**TASK DETAILS**
From the entries below, retype only the lines from the one with "C102: 470nF (DGND, N2) -> 68nF (DGND, N2)" through the one with "U2 pin VOUT: AOUT -> SDA", exactly as written.

**Itemized modification records**
%%

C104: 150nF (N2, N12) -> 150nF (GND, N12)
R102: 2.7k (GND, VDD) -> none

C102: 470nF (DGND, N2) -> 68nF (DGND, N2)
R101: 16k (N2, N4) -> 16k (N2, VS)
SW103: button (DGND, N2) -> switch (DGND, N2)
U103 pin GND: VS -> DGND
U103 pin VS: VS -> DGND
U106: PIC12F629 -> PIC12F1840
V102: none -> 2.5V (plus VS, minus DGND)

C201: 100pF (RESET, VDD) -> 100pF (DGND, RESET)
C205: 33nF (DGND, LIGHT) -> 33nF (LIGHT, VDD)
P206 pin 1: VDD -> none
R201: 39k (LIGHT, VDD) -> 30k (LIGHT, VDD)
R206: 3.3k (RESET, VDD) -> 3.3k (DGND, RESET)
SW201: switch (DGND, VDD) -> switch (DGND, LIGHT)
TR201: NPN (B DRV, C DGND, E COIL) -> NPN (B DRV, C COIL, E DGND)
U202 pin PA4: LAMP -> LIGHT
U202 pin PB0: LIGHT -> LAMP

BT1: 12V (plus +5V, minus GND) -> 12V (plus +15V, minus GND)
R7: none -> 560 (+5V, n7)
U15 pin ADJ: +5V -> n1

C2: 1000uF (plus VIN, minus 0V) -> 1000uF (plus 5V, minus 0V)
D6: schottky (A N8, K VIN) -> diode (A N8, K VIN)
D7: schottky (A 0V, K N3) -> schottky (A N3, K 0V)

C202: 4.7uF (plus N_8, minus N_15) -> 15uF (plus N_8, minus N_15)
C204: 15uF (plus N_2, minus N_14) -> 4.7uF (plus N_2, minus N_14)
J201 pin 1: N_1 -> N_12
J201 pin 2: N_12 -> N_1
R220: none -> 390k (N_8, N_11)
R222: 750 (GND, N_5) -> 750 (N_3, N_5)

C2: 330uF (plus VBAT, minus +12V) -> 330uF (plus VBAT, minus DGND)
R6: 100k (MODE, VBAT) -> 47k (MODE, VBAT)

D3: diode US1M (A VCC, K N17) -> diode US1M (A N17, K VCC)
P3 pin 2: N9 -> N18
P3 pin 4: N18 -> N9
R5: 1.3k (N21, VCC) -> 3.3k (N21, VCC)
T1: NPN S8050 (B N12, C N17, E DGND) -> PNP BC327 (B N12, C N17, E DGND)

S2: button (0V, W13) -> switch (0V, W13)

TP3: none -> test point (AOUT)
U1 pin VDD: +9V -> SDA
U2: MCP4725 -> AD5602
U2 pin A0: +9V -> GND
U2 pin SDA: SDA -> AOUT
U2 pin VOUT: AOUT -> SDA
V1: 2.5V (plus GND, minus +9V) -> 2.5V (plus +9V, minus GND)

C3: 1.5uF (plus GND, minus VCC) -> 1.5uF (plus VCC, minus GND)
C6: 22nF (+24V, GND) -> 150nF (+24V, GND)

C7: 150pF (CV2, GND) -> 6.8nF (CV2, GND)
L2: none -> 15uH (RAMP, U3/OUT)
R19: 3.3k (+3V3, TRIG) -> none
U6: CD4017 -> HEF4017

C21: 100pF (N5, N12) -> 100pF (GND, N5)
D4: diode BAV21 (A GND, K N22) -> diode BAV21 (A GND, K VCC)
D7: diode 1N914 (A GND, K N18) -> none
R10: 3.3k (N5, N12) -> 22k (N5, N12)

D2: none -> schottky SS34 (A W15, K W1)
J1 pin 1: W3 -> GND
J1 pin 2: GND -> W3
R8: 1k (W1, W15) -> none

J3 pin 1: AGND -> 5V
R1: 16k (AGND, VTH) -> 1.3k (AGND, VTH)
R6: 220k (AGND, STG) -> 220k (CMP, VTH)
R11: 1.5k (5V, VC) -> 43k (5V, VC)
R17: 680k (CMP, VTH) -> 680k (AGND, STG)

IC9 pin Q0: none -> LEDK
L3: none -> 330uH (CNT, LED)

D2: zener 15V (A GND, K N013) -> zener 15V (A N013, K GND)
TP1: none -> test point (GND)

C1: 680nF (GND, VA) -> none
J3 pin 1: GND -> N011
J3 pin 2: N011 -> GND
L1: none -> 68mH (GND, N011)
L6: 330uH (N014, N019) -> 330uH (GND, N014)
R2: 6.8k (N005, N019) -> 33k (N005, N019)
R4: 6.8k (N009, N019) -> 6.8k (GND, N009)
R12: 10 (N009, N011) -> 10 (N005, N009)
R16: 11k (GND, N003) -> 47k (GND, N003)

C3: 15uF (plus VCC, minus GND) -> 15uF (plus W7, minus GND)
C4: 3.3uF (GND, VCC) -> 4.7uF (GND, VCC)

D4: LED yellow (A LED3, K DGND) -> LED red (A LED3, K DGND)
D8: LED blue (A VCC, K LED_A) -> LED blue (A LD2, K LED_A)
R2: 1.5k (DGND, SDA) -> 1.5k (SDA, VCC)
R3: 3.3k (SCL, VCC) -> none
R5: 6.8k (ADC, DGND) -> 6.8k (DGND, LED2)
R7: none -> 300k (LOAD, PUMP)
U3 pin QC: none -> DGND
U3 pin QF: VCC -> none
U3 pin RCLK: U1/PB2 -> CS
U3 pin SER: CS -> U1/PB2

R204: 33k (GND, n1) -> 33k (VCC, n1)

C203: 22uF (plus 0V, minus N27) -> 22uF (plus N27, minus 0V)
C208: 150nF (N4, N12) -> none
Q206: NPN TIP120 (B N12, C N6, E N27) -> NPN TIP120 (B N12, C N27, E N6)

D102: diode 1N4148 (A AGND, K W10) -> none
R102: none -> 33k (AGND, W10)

%%

**OUTPUT OF THE TASK**
C102: 470nF (DGND, N2) -> 68nF (DGND, N2)
R101: 16k (N2, N4) -> 16k (N2, VS)
SW103: button (DGND, N2) -> switch (DGND, N2)
U103 pin GND: VS -> DGND
U103 pin VS: VS -> DGND
U106: PIC12F629 -> PIC12F1840
V102: none -> 2.5V (plus VS, minus DGND)

C201: 100pF (RESET, VDD) -> 100pF (DGND, RESET)
C205: 33nF (DGND, LIGHT) -> 33nF (LIGHT, VDD)
P206 pin 1: VDD -> none
R201: 39k (LIGHT, VDD) -> 30k (LIGHT, VDD)
R206: 3.3k (RESET, VDD) -> 3.3k (DGND, RESET)
SW201: switch (DGND, VDD) -> switch (DGND, LIGHT)
TR201: NPN (B DRV, C DGND, E COIL) -> NPN (B DRV, C COIL, E DGND)
U202 pin PA4: LAMP -> LIGHT
U202 pin PB0: LIGHT -> LAMP

BT1: 12V (plus +5V, minus GND) -> 12V (plus +15V, minus GND)
R7: none -> 560 (+5V, n7)
U15 pin ADJ: +5V -> n1

C2: 1000uF (plus VIN, minus 0V) -> 1000uF (plus 5V, minus 0V)
D6: schottky (A N8, K VIN) -> diode (A N8, K VIN)
D7: schottky (A 0V, K N3) -> schottky (A N3, K 0V)

C202: 4.7uF (plus N_8, minus N_15) -> 15uF (plus N_8, minus N_15)
C204: 15uF (plus N_2, minus N_14) -> 4.7uF (plus N_2, minus N_14)
J201 pin 1: N_1 -> N_12
J201 pin 2: N_12 -> N_1
R220: none -> 390k (N_8, N_11)
R222: 750 (GND, N_5) -> 750 (N_3, N_5)

C2: 330uF (plus VBAT, minus +12V) -> 330uF (plus VBAT, minus DGND)
R6: 100k (MODE, VBAT) -> 47k (MODE, VBAT)

D3: diode US1M (A VCC, K N17) -> diode US1M (A N17, K VCC)
P3 pin 2: N9 -> N18
P3 pin 4: N18 -> N9
R5: 1.3k (N21, VCC) -> 3.3k (N21, VCC)
T1: NPN S8050 (B N12, C N17, E DGND) -> PNP BC327 (B N12, C N17, E DGND)

S2: button (0V, W13) -> switch (0V, W13)

TP3: none -> test point (AOUT)
U1 pin VDD: +9V -> SDA
U2: MCP4725 -> AD5602
U2 pin A0: +9V -> GND
U2 pin SDA: SDA -> AOUT
U2 pin VOUT: AOUT -> SDA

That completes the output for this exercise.